### WHAT TO PRODUCE
Which lines of the entries below contain the string "SERVO"? Copy each one.

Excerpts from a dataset
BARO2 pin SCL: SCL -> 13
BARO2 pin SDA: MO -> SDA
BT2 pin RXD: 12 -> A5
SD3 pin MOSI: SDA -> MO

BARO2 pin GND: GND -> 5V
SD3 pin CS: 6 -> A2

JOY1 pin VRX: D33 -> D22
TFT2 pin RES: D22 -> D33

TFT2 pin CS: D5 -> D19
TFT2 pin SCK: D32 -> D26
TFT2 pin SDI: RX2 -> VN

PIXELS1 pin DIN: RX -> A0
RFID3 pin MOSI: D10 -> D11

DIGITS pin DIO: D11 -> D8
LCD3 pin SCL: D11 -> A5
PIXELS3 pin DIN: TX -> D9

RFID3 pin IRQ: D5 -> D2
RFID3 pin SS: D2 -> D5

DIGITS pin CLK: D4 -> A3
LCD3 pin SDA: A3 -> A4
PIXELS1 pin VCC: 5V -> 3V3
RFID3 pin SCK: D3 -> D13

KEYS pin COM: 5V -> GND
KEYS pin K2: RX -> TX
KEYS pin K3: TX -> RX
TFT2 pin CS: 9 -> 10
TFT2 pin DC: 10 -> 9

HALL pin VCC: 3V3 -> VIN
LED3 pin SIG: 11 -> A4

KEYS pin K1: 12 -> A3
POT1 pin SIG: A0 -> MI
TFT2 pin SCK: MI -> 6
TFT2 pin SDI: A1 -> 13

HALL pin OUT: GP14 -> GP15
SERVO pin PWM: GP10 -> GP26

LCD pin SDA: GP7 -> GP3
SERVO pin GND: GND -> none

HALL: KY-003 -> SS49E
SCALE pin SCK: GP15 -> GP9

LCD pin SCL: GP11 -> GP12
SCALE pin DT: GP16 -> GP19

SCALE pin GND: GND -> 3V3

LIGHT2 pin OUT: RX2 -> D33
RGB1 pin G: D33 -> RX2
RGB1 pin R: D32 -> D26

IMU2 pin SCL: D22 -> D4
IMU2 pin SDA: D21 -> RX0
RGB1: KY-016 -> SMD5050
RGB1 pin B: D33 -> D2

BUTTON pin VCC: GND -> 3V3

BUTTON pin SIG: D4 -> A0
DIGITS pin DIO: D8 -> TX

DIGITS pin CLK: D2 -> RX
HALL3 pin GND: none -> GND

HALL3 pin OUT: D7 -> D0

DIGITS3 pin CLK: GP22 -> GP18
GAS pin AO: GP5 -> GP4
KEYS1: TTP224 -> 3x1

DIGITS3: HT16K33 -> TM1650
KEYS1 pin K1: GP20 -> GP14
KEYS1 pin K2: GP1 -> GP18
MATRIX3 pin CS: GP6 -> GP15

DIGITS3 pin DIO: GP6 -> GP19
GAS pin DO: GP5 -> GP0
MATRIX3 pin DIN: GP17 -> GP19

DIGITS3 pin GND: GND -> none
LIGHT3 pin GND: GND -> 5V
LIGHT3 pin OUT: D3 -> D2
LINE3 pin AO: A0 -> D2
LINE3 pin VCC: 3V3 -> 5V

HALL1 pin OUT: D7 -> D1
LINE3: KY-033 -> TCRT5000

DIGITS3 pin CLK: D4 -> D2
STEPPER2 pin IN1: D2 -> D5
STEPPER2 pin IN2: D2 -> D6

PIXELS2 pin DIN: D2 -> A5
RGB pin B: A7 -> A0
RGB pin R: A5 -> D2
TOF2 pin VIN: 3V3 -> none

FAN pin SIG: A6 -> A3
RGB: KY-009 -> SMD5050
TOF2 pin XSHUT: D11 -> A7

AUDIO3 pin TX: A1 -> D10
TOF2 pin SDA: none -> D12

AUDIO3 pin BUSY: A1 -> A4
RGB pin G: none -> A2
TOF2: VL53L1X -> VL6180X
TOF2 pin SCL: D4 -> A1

### REPLY
SERVO pin PWM: GP10 -> GP26
SERVO pin GND: GND -> none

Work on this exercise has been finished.